Starting with the line that holds "yellow teddy bear: 11 -> 12", reproduce each line through the last one of the data, exactly as written. Pictures are not copied.

━━━━━━━━━━

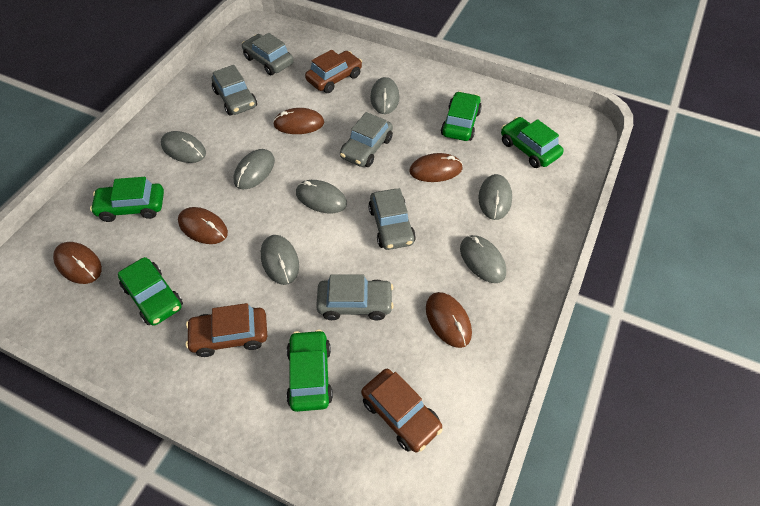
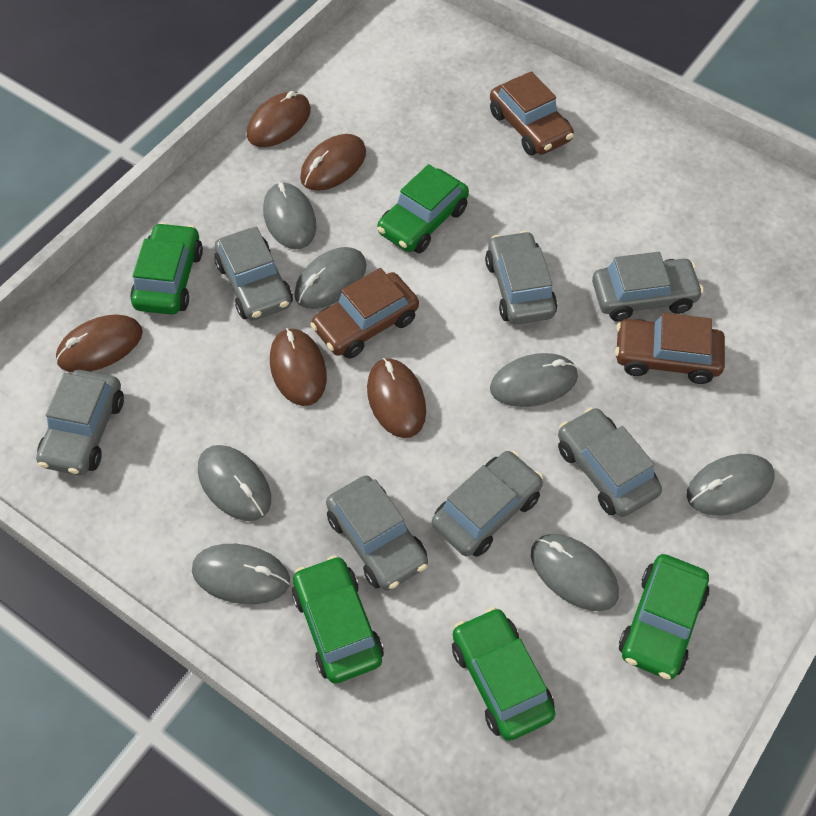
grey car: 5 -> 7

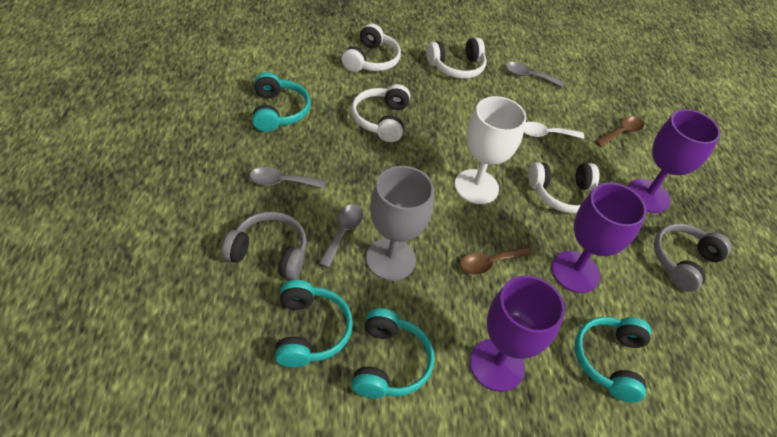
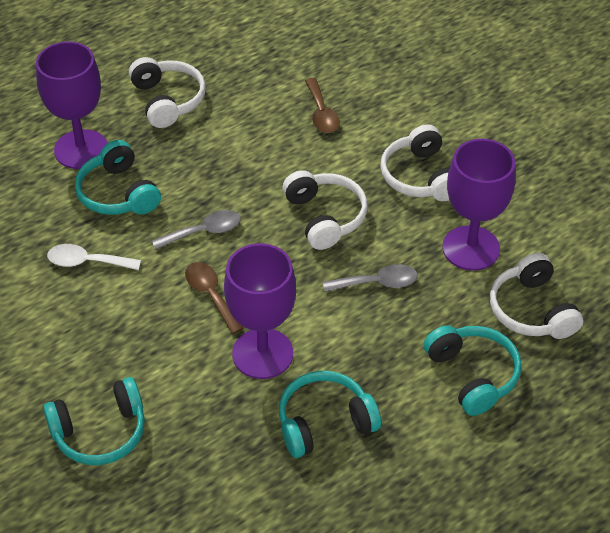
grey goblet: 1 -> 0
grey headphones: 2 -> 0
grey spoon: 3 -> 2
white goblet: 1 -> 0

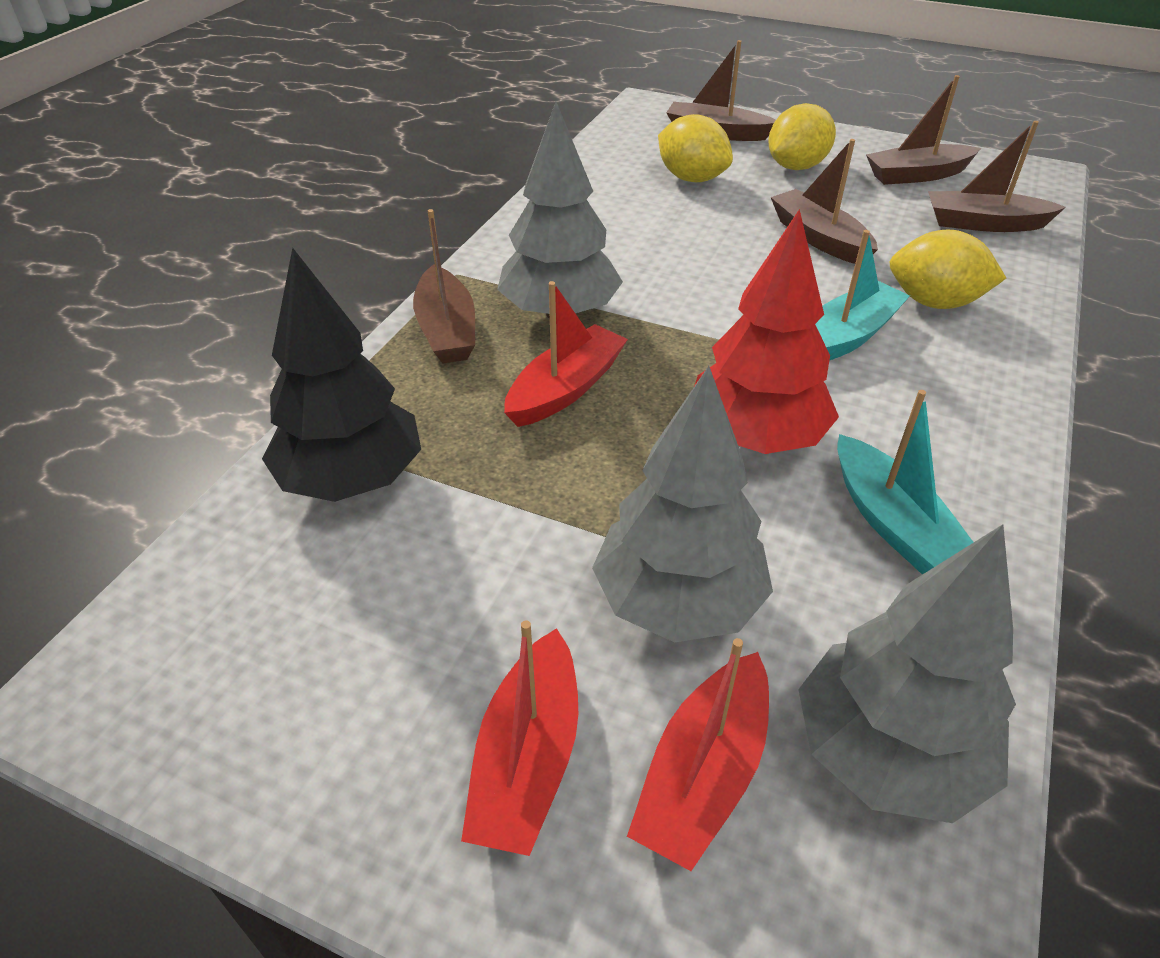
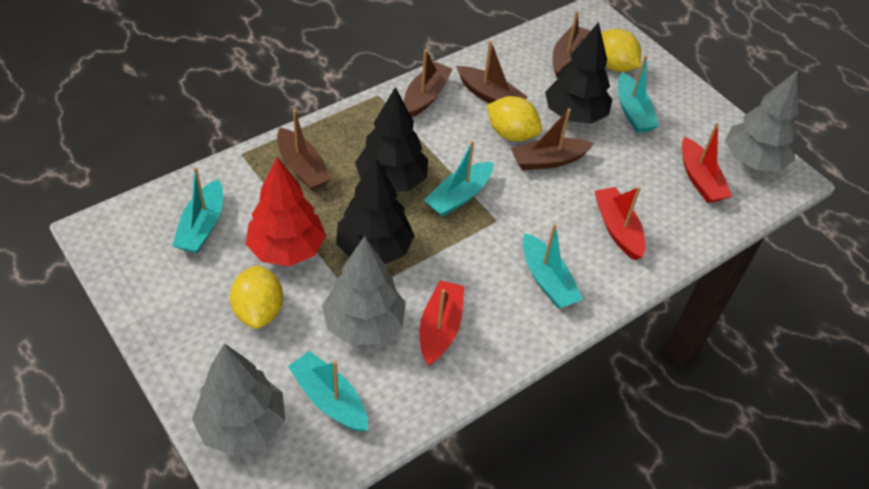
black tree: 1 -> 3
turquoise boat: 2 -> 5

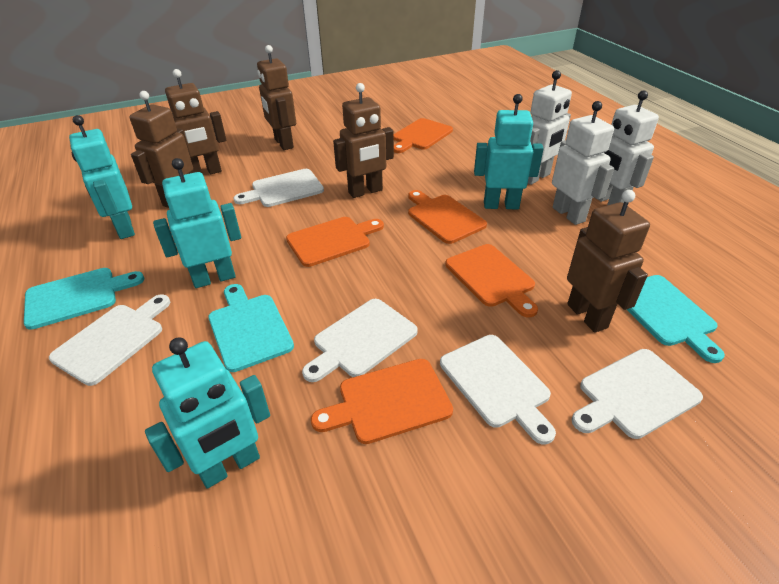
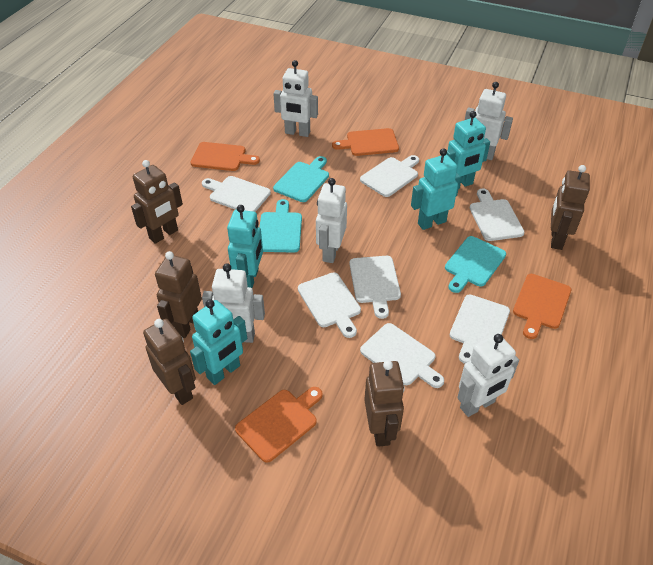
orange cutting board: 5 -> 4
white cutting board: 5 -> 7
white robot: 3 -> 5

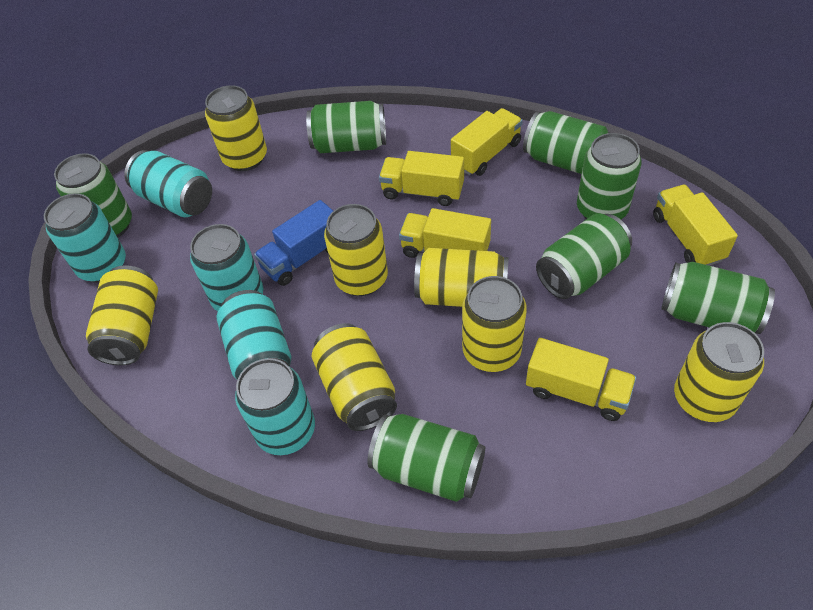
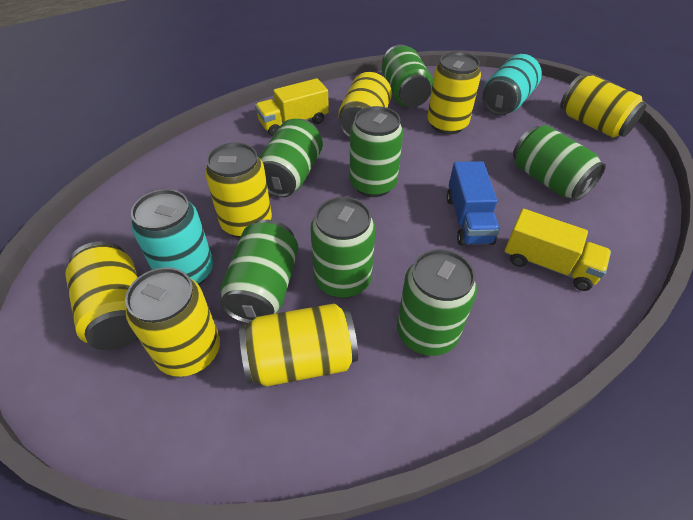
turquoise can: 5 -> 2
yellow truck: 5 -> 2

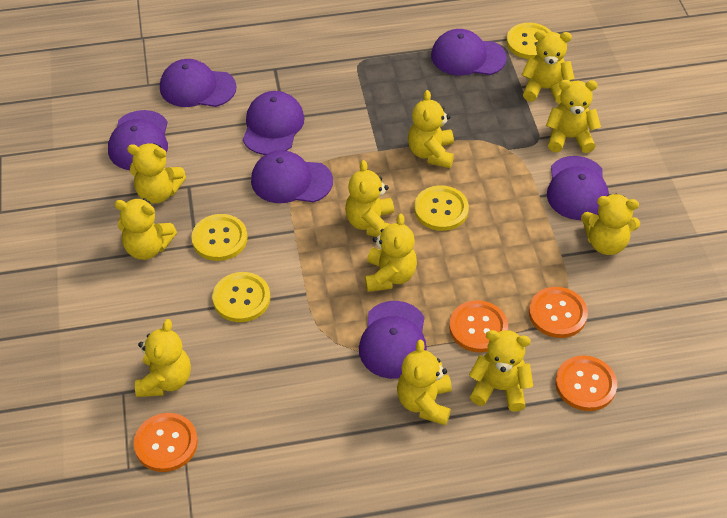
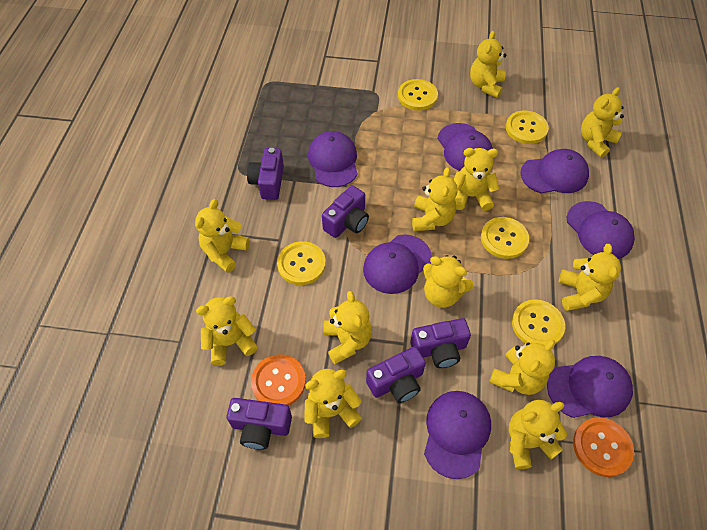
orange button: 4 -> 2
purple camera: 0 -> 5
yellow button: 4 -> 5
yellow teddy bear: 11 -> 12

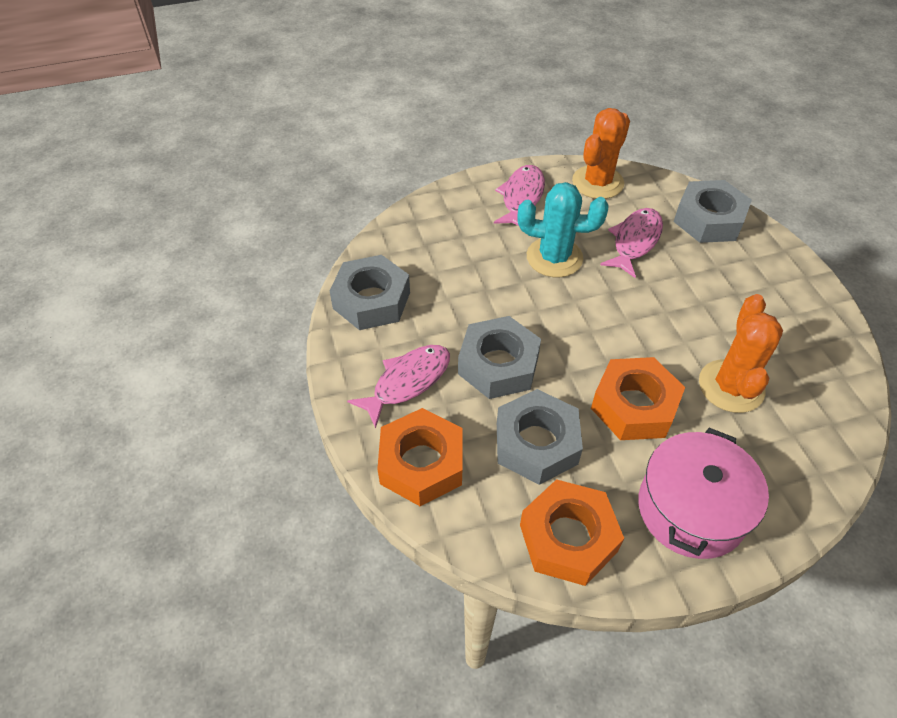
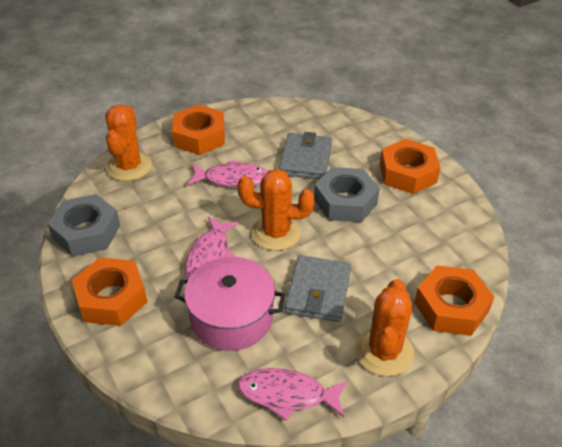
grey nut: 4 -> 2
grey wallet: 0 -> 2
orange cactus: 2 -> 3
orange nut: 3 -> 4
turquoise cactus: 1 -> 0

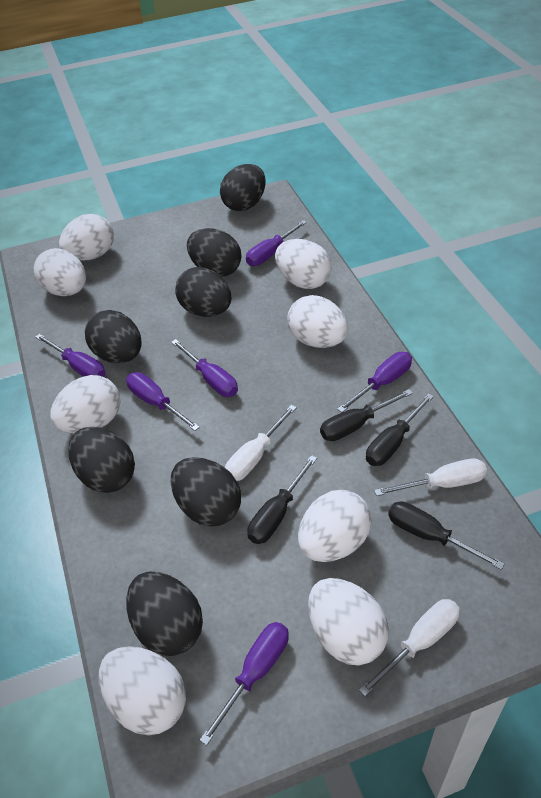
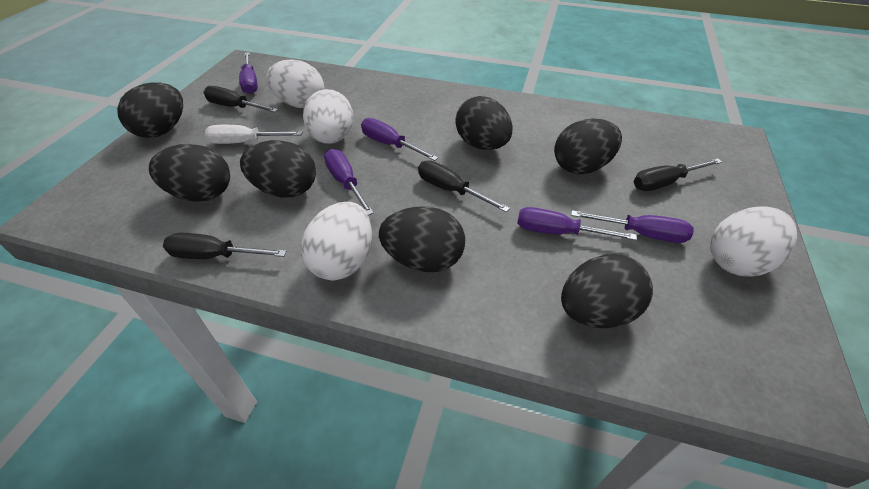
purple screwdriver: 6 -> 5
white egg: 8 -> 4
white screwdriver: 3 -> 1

━━━━━━━━━━

■ **Answer space**:
yellow teddy bear: 11 -> 12

grey nut: 4 -> 2
grey wallet: 0 -> 2
orange cactus: 2 -> 3
orange nut: 3 -> 4
turquoise cactus: 1 -> 0

purple screwdriver: 6 -> 5
white egg: 8 -> 4
white screwdriver: 3 -> 1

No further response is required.